#### [DATA SUPPLIED]

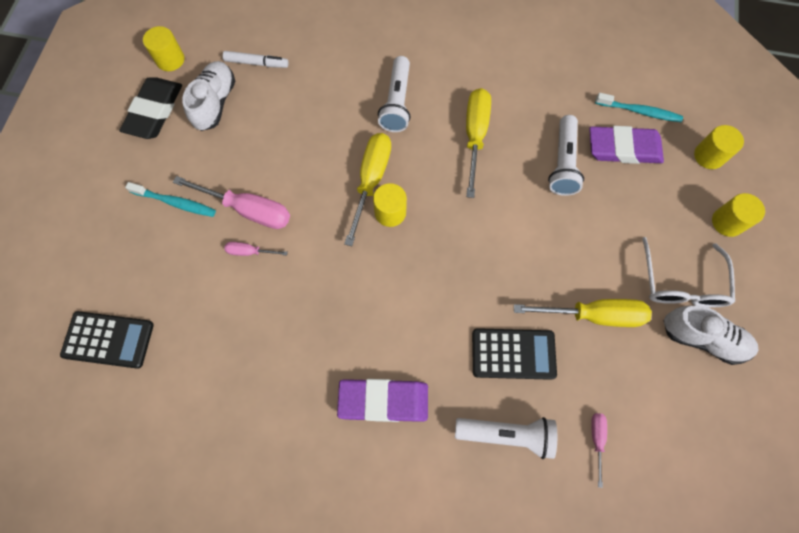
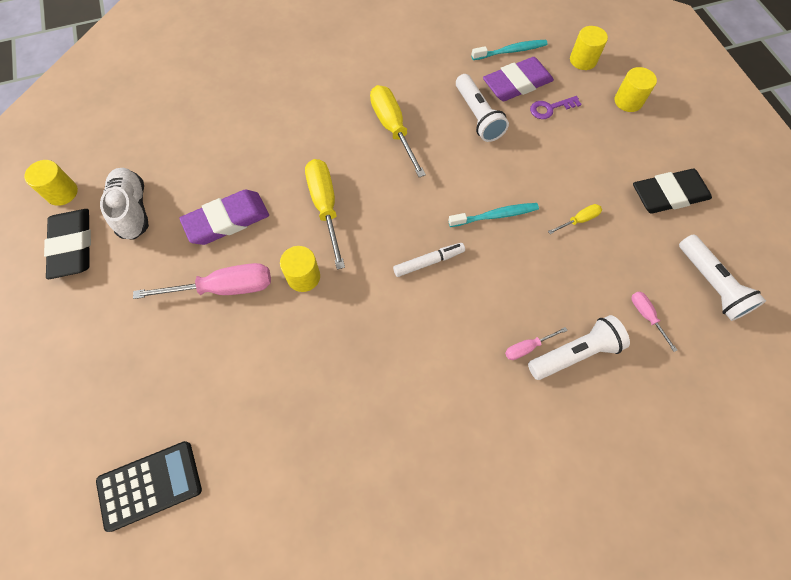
camera: 30 degrees left, 5 degrees down
turquoise toothbrush [125,182,216,217] -> turquoise toothbrush moved to [448,203,539,227]
white marker [223,51,288,68] -> white marker moved to [393,243,465,277]
pink screwdriver [224,242,288,256] -> pink screwdriver moved to [505,327,568,360]
purple eraser [337,379,428,422] -> purple eraser moved to [179,190,269,245]
yellow cylinder [373,183,407,227] -> yellow cylinder moved to [280,246,320,292]
white flashlight [378,56,410,132] -> white flashlight moved to [679,234,766,321]
black calculator [472,328,557,380] -> none
yellow screwdriver [514,299,652,327] -> yellow screwdriver [548,204,602,234], size x0.49
white glasses [642,237,735,307] -> none
white shoe [664,305,758,365] -> black eraser [633,169,712,213]
none -> purple key [530,96,582,119]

#### [EXERCISE]
Everything from the line holding "white glasses [642,237,735,307] -> none" through the final line of the material must be given again exactly, and nothing outside that stretch.

#### [SOLUTION FOR THIS TASK]
white glasses [642,237,735,307] -> none
white shoe [664,305,758,365] -> black eraser [633,169,712,213]
none -> purple key [530,96,582,119]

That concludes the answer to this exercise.